● WORK REQUEST
For the data below, restate word for word only the lines from the line containing "cyan square at (512, 129): moved 4 px right" through the line containing "pink ellipse at", both ends included.

● RECORDS FOR THE EXERCISE
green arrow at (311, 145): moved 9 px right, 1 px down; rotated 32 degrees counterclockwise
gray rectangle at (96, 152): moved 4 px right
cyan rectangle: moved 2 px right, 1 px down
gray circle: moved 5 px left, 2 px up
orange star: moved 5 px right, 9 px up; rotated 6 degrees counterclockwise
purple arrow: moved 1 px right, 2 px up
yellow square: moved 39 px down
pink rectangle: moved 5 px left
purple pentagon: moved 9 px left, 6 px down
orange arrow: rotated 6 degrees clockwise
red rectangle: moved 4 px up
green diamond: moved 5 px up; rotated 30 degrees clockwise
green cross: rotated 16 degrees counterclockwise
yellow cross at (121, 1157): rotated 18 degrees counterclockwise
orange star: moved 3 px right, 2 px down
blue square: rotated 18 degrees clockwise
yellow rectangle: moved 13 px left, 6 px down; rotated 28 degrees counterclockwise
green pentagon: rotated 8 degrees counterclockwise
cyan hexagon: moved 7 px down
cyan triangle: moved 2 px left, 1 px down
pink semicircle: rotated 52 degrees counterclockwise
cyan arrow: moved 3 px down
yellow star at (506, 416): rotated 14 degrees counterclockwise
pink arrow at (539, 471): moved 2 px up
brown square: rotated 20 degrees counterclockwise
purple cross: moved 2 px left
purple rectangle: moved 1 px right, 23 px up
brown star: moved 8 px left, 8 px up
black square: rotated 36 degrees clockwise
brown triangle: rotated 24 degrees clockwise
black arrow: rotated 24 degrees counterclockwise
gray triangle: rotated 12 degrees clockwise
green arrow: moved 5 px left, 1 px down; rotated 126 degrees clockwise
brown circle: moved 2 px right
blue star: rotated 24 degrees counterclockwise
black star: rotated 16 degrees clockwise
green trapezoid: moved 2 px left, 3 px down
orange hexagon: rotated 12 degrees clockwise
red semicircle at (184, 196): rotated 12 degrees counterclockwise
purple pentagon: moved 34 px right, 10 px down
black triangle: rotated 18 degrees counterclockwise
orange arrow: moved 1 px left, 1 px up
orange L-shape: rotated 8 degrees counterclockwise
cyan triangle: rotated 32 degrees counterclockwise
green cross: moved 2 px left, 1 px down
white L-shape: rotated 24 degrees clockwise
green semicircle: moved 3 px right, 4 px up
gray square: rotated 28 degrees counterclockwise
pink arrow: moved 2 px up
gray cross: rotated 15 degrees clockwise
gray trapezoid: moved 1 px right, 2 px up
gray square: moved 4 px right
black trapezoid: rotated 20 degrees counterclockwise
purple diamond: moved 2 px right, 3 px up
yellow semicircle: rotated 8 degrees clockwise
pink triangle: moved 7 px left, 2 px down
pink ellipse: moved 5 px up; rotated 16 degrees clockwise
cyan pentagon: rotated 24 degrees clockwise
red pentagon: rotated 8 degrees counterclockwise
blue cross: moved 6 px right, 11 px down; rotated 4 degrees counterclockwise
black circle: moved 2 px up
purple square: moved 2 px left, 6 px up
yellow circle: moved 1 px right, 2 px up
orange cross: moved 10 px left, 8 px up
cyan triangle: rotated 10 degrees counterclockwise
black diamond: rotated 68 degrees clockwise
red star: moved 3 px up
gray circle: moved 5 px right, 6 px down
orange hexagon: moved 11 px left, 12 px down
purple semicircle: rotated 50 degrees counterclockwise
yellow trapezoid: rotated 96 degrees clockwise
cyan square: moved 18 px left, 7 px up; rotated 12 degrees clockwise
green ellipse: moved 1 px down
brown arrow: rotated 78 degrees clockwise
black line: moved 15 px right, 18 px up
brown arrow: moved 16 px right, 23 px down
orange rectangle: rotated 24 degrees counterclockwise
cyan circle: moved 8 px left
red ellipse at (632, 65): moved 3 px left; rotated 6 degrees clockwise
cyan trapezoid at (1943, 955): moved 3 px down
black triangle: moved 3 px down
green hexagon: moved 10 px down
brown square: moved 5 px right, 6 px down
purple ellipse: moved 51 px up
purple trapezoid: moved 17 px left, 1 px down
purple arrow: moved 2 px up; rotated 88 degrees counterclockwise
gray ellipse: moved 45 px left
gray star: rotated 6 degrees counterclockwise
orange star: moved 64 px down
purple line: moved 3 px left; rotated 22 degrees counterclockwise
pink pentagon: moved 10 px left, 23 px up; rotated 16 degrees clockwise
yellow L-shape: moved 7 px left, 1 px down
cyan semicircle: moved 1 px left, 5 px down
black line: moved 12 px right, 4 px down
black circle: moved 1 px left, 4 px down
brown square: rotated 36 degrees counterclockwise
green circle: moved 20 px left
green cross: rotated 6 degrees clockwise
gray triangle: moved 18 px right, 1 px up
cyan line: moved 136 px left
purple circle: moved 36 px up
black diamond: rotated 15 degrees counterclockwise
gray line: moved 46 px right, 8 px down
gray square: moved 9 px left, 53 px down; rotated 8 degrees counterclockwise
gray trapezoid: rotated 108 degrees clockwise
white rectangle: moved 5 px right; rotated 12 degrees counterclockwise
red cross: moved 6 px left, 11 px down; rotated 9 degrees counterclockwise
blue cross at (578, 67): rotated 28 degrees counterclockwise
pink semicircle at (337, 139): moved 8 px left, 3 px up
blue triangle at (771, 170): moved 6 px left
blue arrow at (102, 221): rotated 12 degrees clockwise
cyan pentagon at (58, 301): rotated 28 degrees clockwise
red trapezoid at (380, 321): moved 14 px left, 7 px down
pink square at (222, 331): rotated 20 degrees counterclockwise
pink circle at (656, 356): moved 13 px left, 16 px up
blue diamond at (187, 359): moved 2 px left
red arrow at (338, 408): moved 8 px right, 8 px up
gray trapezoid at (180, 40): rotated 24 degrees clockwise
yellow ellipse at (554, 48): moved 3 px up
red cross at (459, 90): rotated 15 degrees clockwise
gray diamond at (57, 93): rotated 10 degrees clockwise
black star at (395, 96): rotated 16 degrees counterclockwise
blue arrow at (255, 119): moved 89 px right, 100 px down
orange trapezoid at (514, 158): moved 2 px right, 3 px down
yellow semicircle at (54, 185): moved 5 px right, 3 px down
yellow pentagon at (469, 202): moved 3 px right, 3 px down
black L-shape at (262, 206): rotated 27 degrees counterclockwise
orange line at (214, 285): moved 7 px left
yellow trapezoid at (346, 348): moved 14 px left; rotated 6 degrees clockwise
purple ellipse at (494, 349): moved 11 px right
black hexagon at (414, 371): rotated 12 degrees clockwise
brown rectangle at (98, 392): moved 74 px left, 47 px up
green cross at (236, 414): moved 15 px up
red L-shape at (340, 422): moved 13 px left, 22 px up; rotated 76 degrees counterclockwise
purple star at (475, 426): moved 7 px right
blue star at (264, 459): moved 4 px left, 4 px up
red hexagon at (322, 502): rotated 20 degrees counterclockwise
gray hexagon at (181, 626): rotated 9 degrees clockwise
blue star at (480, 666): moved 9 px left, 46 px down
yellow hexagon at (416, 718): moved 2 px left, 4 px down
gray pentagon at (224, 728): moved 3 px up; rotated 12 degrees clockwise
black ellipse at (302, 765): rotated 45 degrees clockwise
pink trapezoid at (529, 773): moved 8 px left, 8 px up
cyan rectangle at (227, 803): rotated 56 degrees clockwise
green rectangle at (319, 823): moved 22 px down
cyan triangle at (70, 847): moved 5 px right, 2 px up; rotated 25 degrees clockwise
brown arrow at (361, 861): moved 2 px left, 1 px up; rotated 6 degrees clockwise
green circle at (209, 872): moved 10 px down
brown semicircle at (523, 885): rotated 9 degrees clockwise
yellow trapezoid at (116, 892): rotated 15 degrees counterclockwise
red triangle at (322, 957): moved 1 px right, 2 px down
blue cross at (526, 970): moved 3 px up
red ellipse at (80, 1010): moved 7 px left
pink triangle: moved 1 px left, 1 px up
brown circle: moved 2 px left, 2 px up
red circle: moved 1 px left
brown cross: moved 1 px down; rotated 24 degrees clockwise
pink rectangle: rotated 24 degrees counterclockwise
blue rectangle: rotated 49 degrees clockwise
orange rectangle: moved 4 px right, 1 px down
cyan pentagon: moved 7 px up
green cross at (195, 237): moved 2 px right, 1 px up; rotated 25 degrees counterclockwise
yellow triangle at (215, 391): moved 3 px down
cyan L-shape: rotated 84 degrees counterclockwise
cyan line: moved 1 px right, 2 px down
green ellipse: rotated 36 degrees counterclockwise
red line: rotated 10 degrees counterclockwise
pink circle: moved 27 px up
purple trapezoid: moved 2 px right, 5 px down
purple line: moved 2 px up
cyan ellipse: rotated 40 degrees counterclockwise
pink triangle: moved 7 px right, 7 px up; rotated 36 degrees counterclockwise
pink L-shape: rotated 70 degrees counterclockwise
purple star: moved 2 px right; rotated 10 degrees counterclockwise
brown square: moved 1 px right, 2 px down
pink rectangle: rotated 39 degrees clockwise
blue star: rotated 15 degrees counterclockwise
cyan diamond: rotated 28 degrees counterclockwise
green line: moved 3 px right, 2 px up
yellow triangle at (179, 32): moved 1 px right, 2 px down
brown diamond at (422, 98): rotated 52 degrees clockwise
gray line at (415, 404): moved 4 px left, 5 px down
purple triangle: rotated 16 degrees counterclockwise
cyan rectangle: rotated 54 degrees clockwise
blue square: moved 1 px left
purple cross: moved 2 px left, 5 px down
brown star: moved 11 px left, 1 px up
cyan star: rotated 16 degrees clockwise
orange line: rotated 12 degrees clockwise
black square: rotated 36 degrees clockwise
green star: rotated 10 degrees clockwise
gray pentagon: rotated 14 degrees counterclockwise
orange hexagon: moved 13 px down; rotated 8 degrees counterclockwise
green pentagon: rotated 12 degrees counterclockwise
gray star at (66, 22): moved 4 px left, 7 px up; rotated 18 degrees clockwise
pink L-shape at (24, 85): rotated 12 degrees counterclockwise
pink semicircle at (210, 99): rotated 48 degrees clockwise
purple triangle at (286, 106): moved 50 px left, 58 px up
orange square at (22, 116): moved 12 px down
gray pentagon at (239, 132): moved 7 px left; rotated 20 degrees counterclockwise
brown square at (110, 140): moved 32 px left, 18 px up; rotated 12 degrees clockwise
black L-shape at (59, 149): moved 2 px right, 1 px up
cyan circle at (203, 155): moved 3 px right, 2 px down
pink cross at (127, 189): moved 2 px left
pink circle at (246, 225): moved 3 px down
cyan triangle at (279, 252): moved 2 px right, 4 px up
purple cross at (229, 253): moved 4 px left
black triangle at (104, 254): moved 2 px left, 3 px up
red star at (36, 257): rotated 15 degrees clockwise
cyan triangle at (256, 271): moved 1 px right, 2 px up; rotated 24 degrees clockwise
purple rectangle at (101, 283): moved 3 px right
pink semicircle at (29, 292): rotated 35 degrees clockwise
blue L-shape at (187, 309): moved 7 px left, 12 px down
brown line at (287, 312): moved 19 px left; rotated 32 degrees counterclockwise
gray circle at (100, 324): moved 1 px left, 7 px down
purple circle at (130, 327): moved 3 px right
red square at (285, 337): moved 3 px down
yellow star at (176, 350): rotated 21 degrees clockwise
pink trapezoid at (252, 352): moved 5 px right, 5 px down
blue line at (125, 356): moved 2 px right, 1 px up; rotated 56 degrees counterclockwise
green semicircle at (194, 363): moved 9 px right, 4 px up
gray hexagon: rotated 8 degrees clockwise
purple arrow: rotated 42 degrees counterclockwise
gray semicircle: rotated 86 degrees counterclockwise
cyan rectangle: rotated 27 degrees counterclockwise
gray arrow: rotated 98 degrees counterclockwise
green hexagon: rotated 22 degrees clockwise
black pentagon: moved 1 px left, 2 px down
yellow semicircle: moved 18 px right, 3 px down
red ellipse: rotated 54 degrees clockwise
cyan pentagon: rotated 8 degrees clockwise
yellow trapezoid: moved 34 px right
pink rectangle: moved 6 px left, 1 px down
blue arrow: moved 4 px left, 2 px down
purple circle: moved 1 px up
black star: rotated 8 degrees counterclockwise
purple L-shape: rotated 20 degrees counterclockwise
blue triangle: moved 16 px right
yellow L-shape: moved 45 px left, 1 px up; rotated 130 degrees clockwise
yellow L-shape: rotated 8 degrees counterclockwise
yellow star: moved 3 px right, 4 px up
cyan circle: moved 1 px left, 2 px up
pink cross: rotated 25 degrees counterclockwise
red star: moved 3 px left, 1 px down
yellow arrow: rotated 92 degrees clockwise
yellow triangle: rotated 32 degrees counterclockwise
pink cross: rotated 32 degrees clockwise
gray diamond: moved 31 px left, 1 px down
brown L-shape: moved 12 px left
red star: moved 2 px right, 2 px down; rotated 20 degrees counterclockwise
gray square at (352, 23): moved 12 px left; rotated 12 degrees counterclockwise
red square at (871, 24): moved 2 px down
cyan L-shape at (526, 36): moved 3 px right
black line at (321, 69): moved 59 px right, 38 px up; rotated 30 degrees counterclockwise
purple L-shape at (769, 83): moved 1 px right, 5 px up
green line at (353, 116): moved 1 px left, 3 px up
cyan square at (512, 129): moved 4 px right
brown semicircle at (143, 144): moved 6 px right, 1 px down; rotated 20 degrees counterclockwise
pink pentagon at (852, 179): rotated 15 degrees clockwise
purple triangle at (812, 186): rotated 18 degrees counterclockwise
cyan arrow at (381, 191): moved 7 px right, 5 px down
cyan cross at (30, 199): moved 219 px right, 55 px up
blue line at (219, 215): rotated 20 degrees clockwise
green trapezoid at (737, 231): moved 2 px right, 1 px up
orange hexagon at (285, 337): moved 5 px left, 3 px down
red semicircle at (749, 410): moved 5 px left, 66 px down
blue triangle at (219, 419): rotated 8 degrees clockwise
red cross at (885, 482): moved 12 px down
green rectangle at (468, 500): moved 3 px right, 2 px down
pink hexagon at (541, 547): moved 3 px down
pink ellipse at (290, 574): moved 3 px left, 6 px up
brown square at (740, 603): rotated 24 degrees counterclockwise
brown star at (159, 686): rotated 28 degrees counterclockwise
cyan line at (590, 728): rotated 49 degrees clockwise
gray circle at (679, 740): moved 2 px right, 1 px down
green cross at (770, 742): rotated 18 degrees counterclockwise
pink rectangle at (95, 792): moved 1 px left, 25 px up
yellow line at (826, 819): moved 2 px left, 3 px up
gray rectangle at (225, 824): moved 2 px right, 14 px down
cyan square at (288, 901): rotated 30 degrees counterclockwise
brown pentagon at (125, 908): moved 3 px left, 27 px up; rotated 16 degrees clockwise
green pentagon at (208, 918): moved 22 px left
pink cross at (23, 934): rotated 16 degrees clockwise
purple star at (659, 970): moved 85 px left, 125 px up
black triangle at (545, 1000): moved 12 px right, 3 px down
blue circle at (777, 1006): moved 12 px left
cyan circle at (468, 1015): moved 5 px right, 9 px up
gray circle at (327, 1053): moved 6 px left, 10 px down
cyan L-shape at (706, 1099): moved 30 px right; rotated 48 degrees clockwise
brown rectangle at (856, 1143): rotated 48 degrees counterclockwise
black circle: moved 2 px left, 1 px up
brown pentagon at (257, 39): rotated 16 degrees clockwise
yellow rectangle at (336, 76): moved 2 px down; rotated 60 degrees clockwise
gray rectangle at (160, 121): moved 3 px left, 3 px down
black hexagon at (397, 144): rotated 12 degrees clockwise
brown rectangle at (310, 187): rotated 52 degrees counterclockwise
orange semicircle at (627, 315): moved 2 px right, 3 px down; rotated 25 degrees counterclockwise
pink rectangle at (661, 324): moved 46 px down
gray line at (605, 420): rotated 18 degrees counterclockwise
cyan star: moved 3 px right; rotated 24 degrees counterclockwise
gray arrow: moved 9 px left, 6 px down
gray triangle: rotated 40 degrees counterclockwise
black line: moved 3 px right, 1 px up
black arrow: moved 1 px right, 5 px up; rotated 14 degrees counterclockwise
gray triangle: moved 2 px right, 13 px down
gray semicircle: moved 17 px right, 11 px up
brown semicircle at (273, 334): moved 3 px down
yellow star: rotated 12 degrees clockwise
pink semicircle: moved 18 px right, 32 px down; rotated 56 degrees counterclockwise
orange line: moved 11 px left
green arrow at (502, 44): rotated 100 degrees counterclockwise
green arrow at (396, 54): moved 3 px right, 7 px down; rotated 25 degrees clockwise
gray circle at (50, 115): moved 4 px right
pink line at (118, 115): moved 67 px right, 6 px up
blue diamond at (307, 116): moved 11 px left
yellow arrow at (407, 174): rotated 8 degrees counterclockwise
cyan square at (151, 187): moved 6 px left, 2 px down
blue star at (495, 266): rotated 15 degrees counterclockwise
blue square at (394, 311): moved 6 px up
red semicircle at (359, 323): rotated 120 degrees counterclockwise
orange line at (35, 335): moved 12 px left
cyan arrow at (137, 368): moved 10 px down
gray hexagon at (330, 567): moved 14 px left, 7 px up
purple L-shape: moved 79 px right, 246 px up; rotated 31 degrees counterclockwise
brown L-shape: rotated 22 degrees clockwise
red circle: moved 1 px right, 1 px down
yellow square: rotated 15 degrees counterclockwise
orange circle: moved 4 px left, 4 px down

● WRITTEN RESPONSE
cyan square at (512, 129): moved 4 px right
brown semicircle at (143, 144): moved 6 px right, 1 px down; rotated 20 degrees counterclockwise
pink pentagon at (852, 179): rotated 15 degrees clockwise
purple triangle at (812, 186): rotated 18 degrees counterclockwise
cyan arrow at (381, 191): moved 7 px right, 5 px down
cyan cross at (30, 199): moved 219 px right, 55 px up
blue line at (219, 215): rotated 20 degrees clockwise
green trapezoid at (737, 231): moved 2 px right, 1 px up
orange hexagon at (285, 337): moved 5 px left, 3 px down
red semicircle at (749, 410): moved 5 px left, 66 px down
blue triangle at (219, 419): rotated 8 degrees clockwise
red cross at (885, 482): moved 12 px down
green rectangle at (468, 500): moved 3 px right, 2 px down
pink hexagon at (541, 547): moved 3 px down
pink ellipse at (290, 574): moved 3 px left, 6 px up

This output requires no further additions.